Below are records with pictures; copy word for word only the lines between the line with "none -> pink ruler [873,233,921,313]" and the line with "none -> white cake [502,269,617,364]", inclusive, and drop the pictures.

________________________

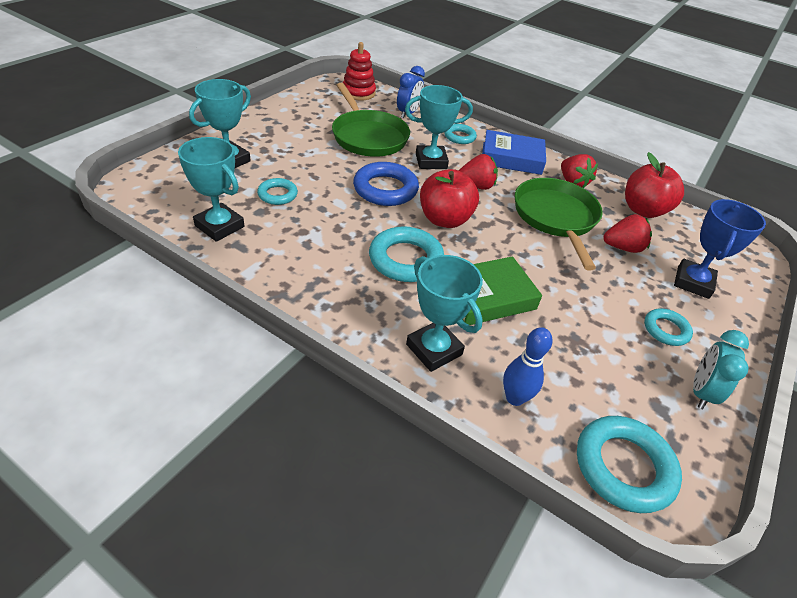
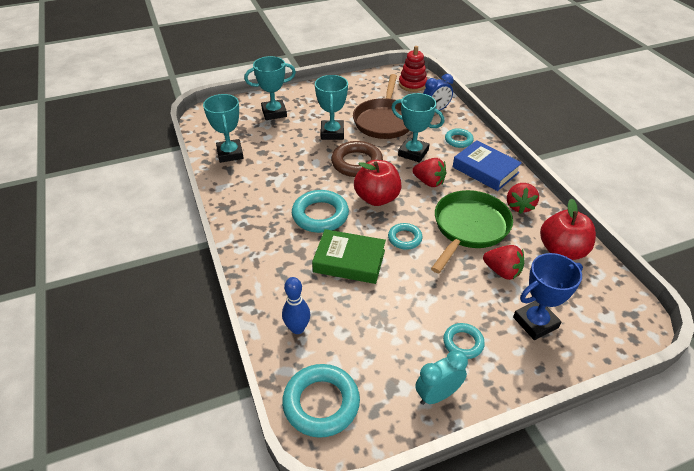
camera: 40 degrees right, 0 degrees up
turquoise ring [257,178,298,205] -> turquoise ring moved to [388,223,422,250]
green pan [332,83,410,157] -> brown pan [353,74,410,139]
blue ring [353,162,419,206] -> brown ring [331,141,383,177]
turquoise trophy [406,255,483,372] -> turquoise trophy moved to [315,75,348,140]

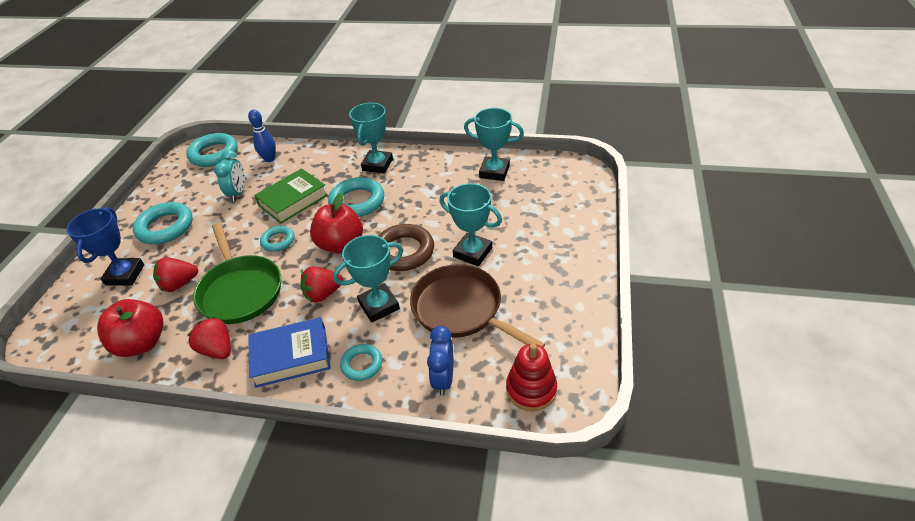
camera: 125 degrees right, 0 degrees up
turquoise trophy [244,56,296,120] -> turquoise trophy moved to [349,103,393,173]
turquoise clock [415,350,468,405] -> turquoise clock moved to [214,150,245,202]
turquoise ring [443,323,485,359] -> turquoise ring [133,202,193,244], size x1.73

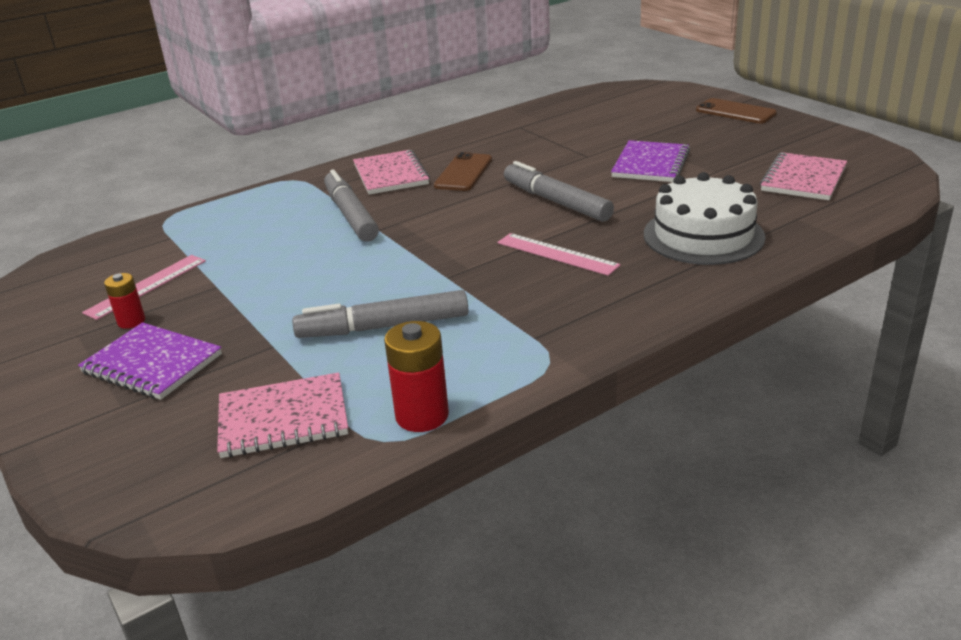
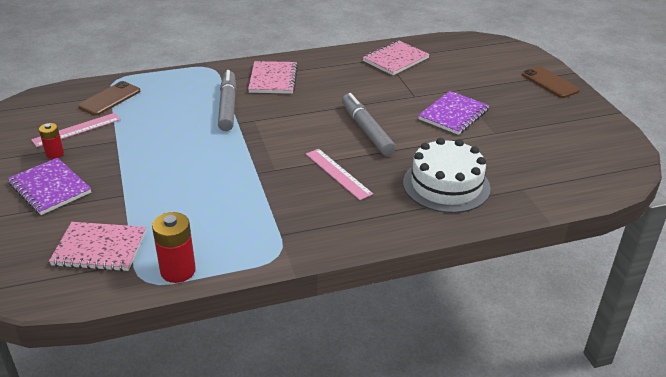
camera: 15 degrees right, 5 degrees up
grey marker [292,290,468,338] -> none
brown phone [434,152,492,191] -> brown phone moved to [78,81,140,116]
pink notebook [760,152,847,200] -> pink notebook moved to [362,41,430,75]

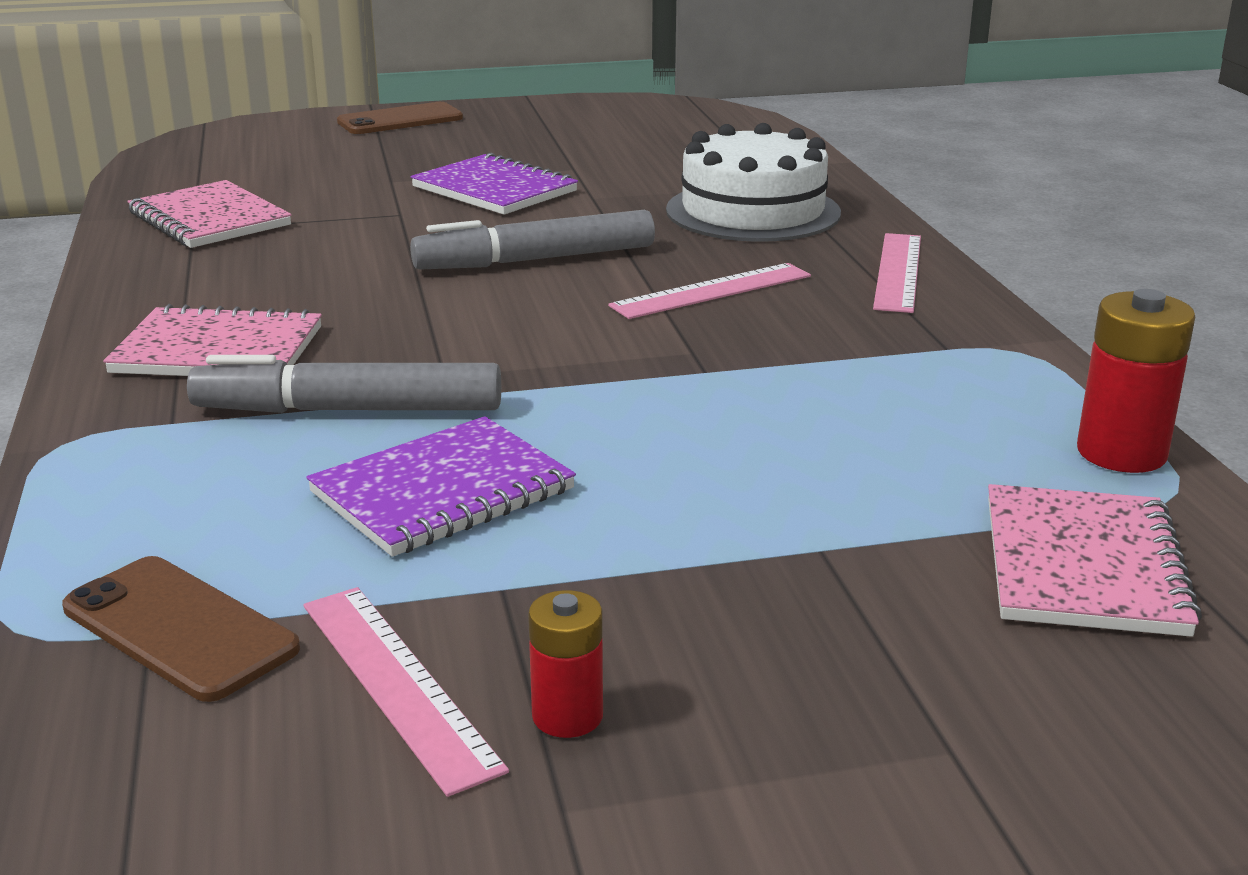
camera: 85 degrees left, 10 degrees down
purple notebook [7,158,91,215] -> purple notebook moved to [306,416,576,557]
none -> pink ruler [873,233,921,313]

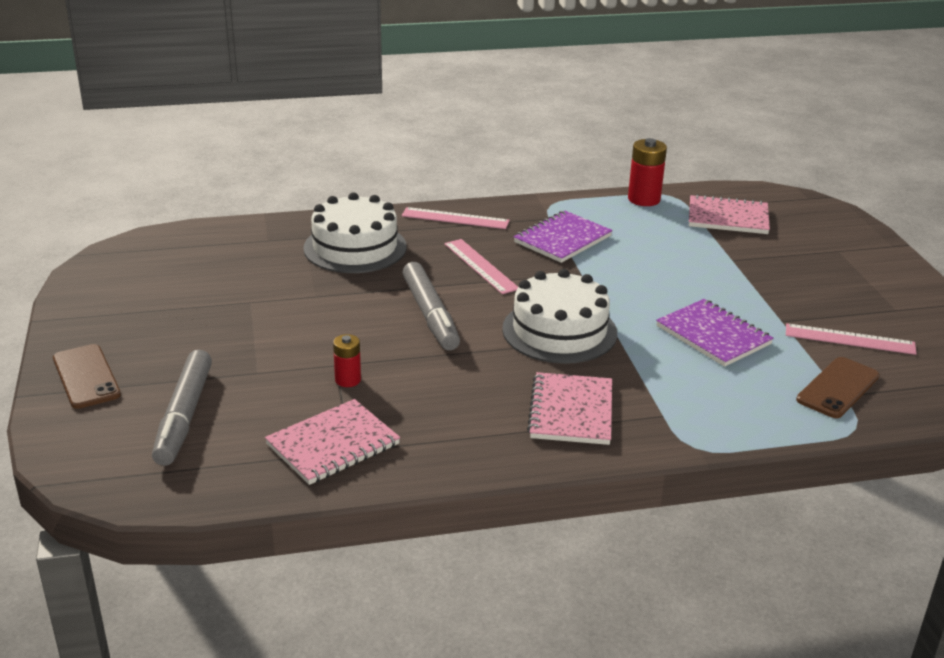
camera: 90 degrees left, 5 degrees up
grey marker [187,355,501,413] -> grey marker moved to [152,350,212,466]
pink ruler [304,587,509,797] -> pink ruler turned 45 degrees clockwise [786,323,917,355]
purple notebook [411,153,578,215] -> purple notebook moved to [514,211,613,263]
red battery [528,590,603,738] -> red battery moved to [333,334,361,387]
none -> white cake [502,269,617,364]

________________________

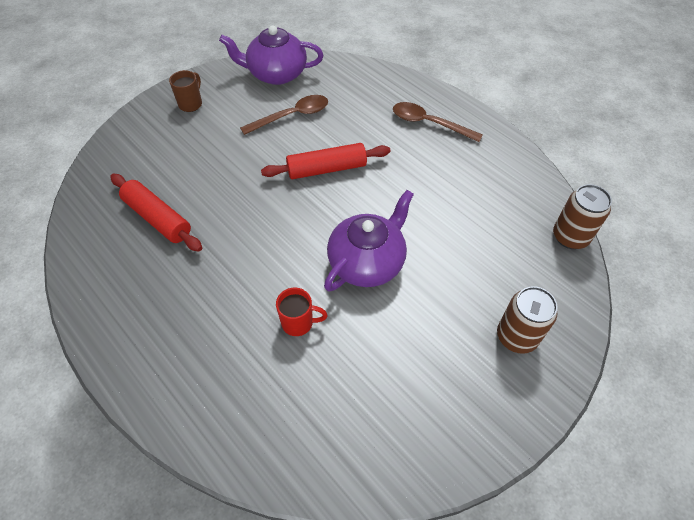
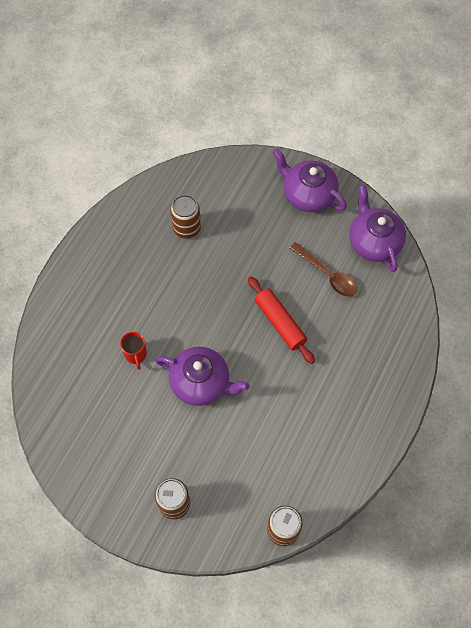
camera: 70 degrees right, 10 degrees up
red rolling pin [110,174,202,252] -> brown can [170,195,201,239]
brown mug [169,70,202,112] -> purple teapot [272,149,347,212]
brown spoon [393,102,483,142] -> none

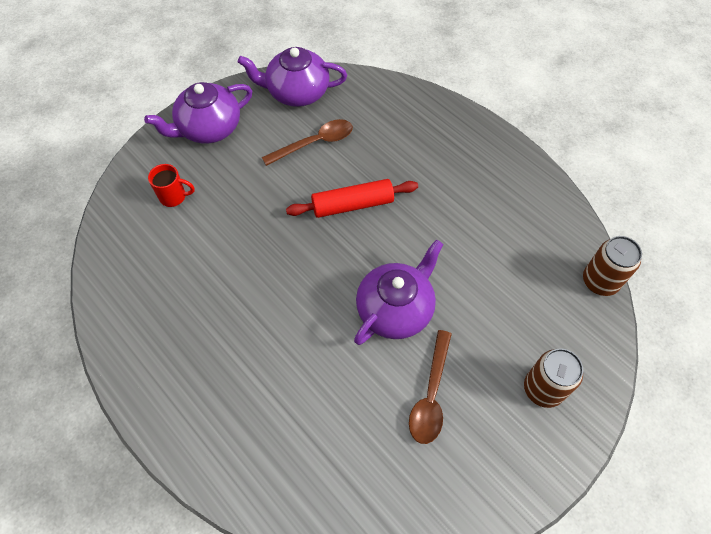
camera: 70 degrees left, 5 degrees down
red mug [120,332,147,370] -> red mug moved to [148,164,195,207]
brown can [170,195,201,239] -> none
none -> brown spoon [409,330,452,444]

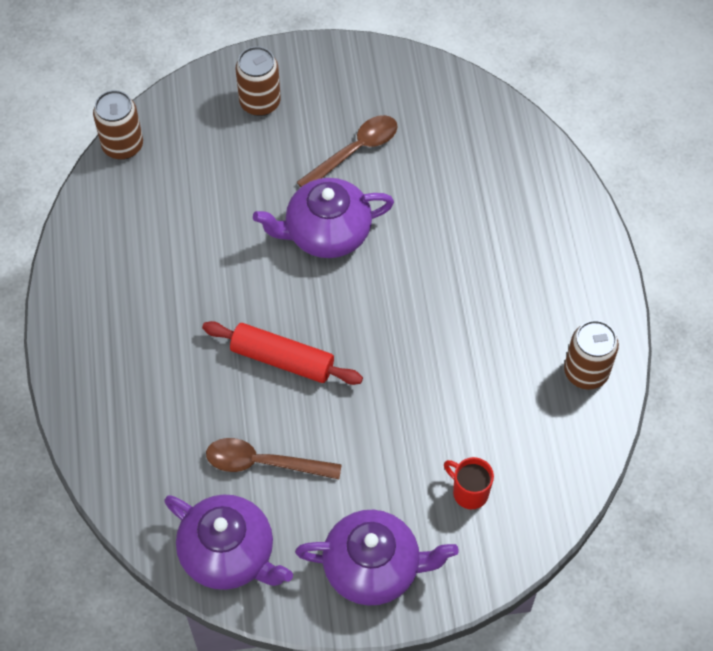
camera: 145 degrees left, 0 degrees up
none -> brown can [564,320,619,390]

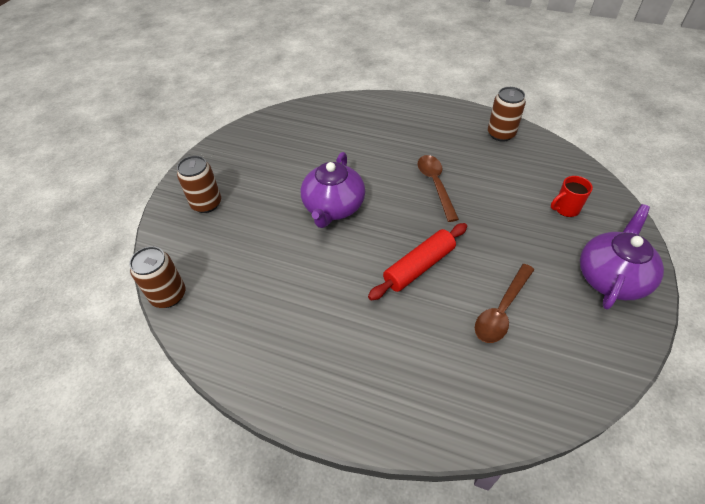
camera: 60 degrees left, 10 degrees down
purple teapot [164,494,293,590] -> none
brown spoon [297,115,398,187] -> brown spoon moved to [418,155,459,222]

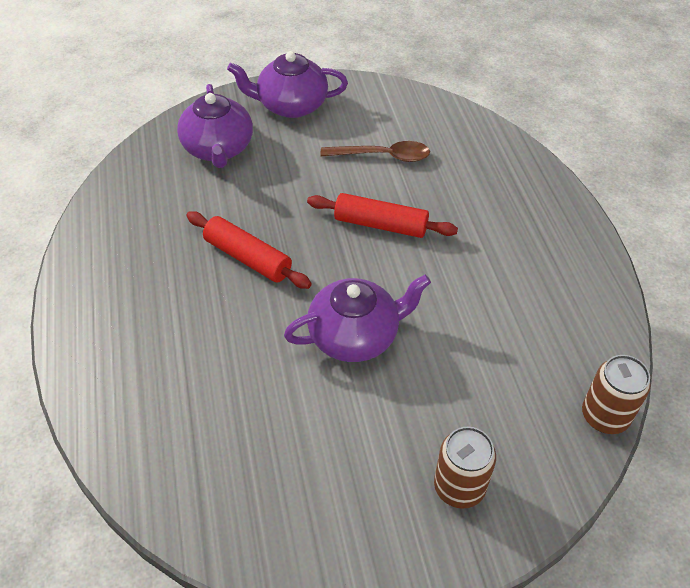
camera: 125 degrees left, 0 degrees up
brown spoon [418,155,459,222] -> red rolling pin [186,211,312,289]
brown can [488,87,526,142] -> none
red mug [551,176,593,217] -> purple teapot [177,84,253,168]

________________________

__RESPONSE TO THE TASK__
none -> pink ruler [873,233,921,313]

camera: 90 degrees left, 5 degrees up
grey marker [187,355,501,413] -> grey marker moved to [152,350,212,466]
pink ruler [304,587,509,797] -> pink ruler turned 45 degrees clockwise [786,323,917,355]
purple notebook [411,153,578,215] -> purple notebook moved to [514,211,613,263]
red battery [528,590,603,738] -> red battery moved to [333,334,361,387]
none -> white cake [502,269,617,364]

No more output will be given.